_Task item_.
Except for the pictures, output the records in full and exactly.
(Records shown Opens)
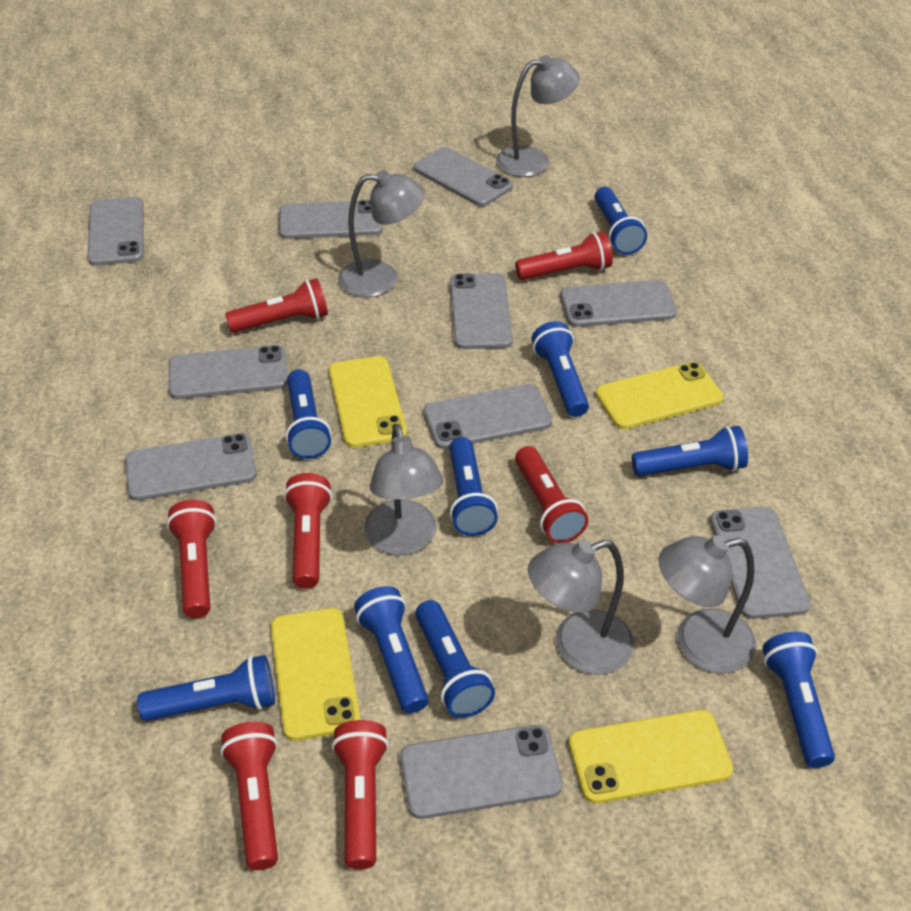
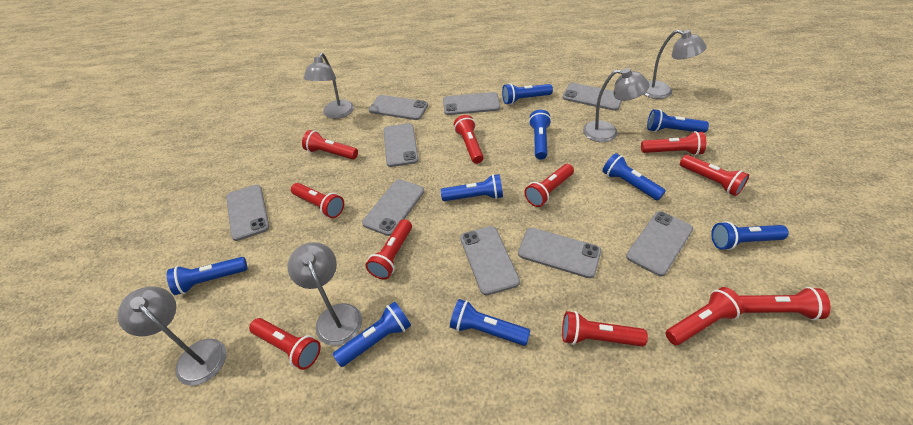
grey phone: 10 -> 9
red flashlight: 7 -> 11
yellow phone: 4 -> 0

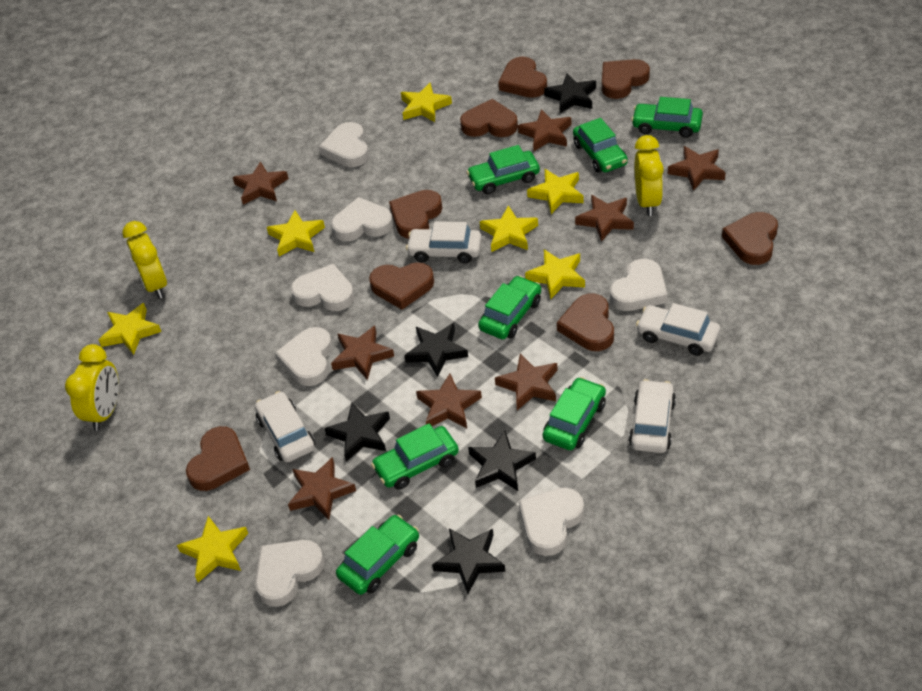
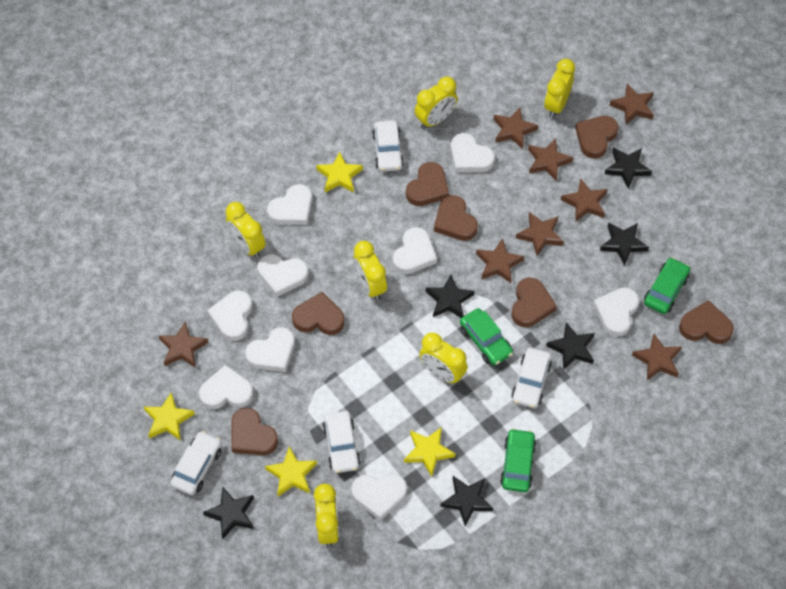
black star: 5 -> 6
brown heart: 8 -> 7
green car: 7 -> 3
white heart: 7 -> 9
yellow clock: 3 -> 6
yellow star: 7 -> 4

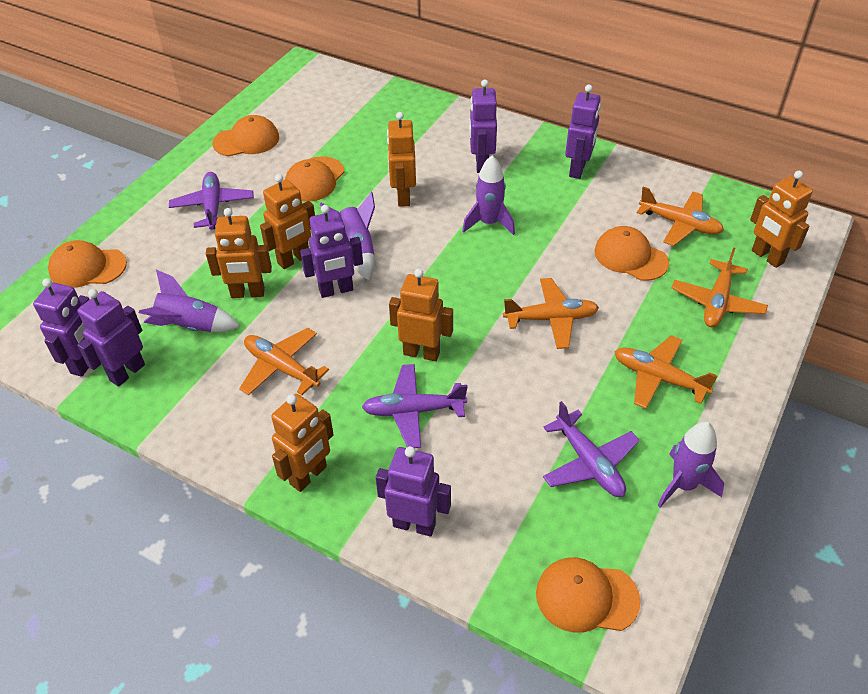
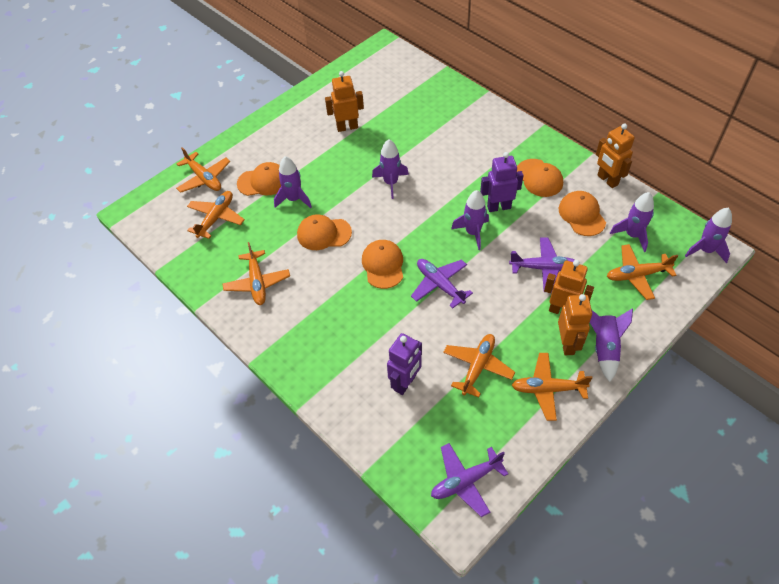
orange plane: 5 -> 6
orange robot: 6 -> 4
purple robot: 6 -> 2
purple rocket: 4 -> 6

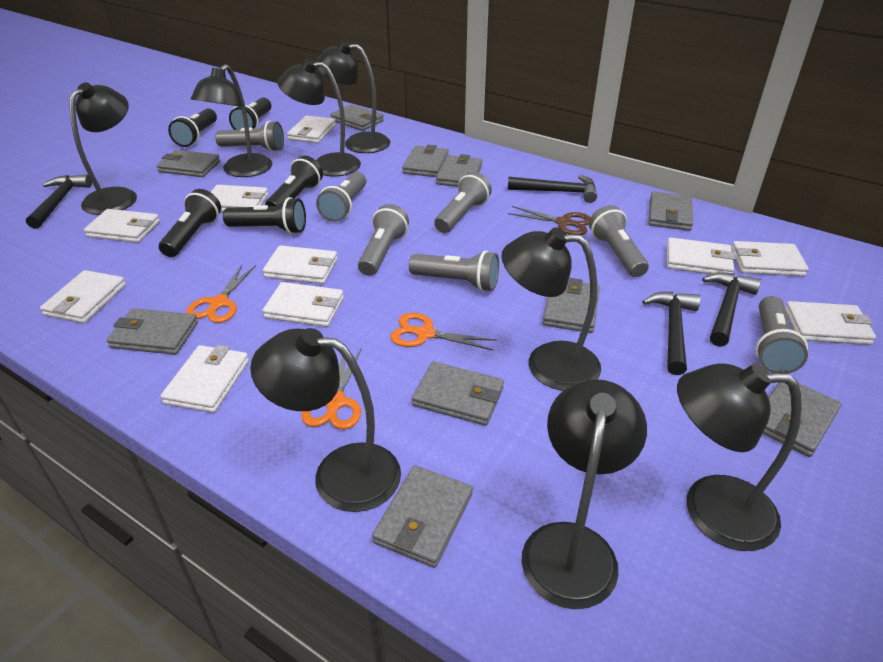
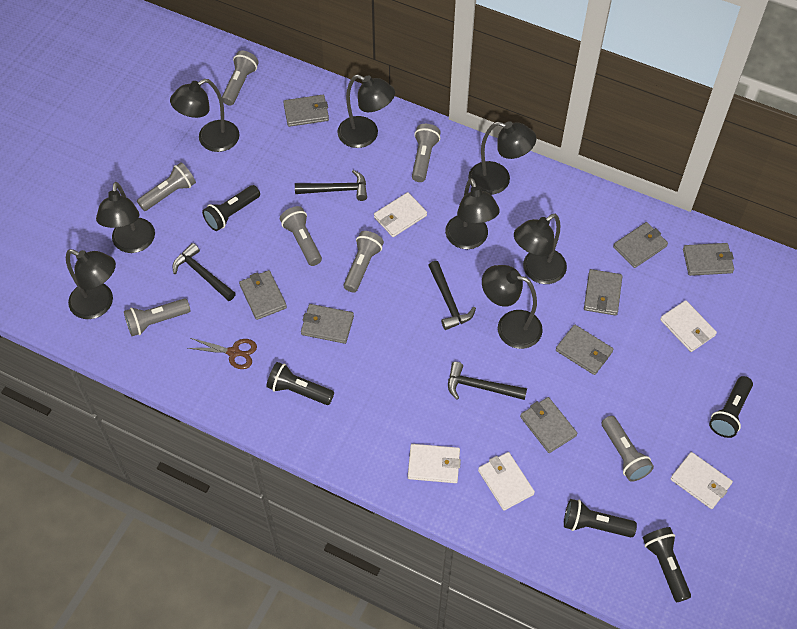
grey wallet: 10 -> 8
orange scissors: 3 -> 0
white wallet: 10 -> 5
(Records shown Closes)
_Output_.
grey phone: 10 -> 9
red flashlight: 7 -> 11
yellow phone: 4 -> 0

black star: 5 -> 6
brown heart: 8 -> 7
green car: 7 -> 3
white heart: 7 -> 9
yellow clock: 3 -> 6
yellow star: 7 -> 4

orange plane: 5 -> 6
orange robot: 6 -> 4
purple robot: 6 -> 2
purple rocket: 4 -> 6

grey wallet: 10 -> 8
orange scissors: 3 -> 0
white wallet: 10 -> 5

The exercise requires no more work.